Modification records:

**********

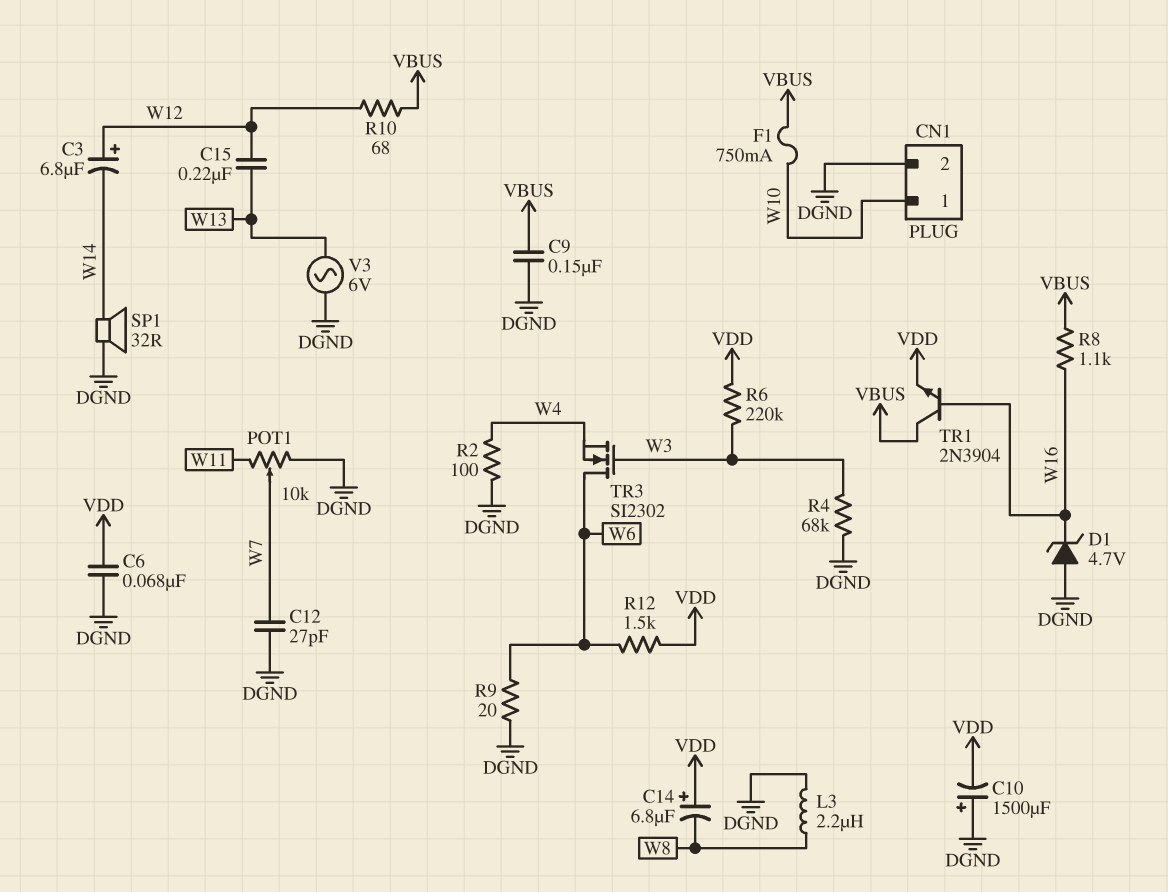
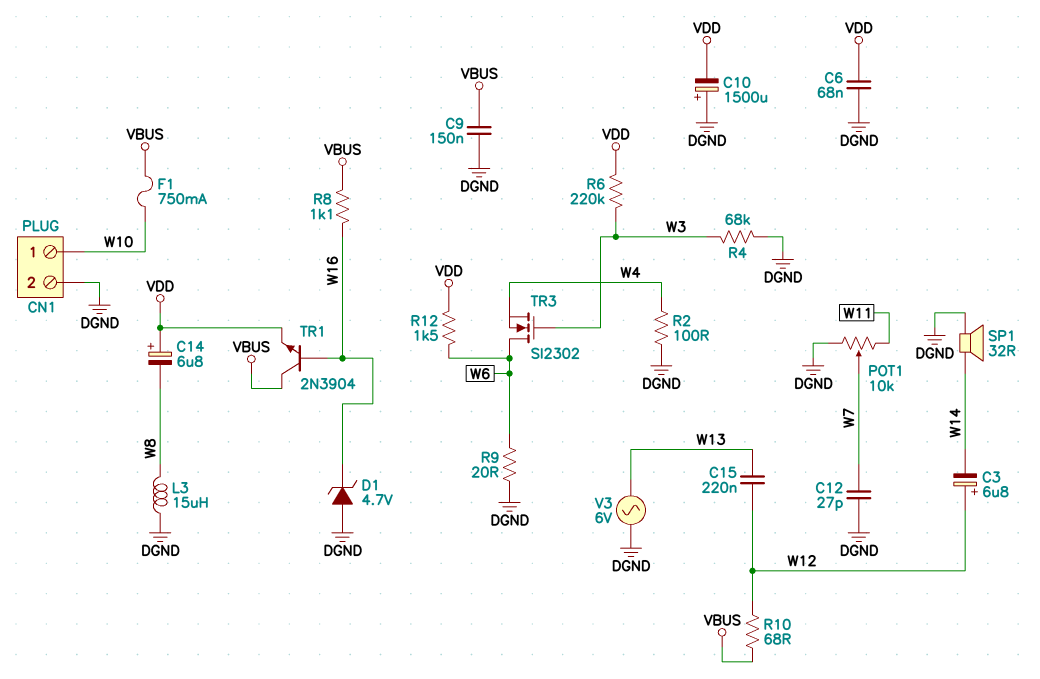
L3: 2.2uH (DGND, W8) -> 15uH (DGND, W8)

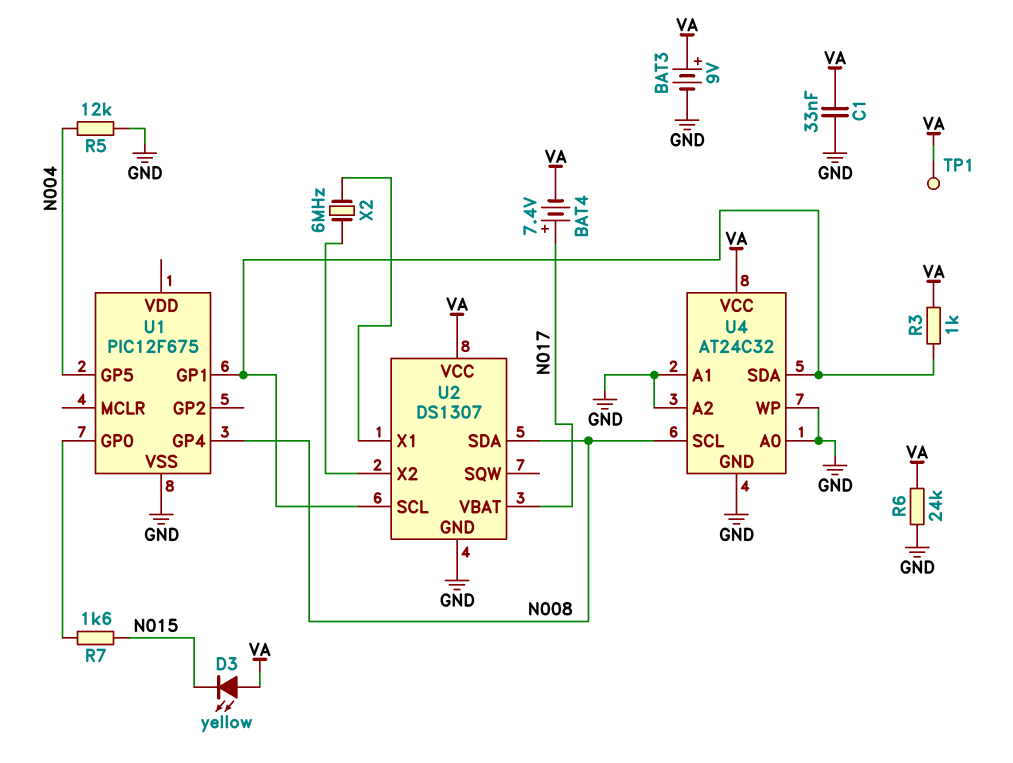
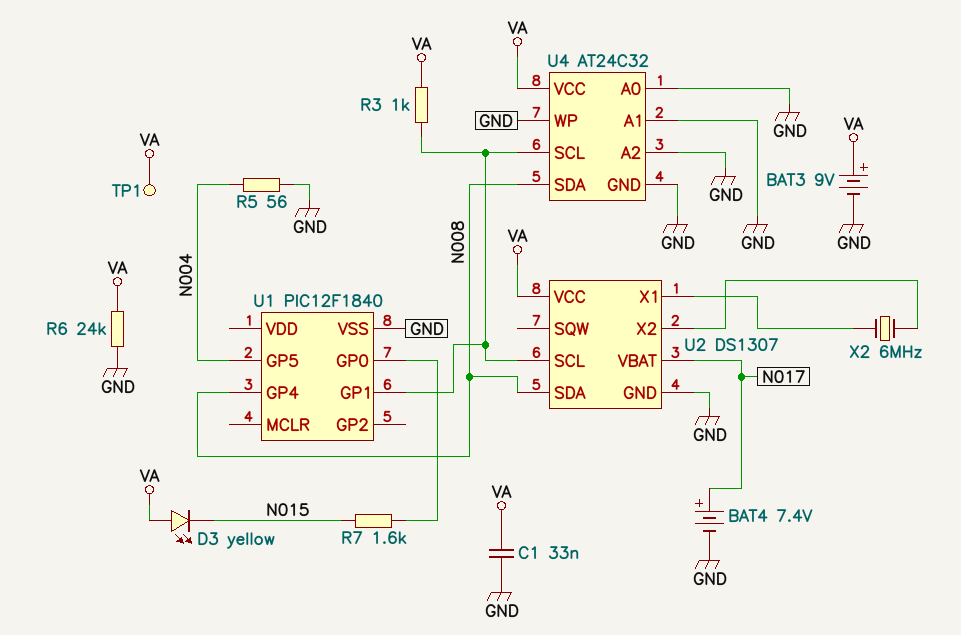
BAT4: 7.4V (plus N017, minus VA) -> 7.4V (plus N017, minus GND)
R5: 12k (GND, N004) -> 56 (GND, N004)
U1: PIC12F675 -> PIC12F1840
U4 pin SCL: N008 -> U1/GP1
U4 pin SDA: U1/GP1 -> N008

**********

* Problem to solve:
What is needed is an exact printout of every record above, with the pictures left out.

* Answer to this problem:
L3: 2.2uH (DGND, W8) -> 15uH (DGND, W8)

BAT4: 7.4V (plus N017, minus VA) -> 7.4V (plus N017, minus GND)
R5: 12k (GND, N004) -> 56 (GND, N004)
U1: PIC12F675 -> PIC12F1840
U4 pin SCL: N008 -> U1/GP1
U4 pin SDA: U1/GP1 -> N008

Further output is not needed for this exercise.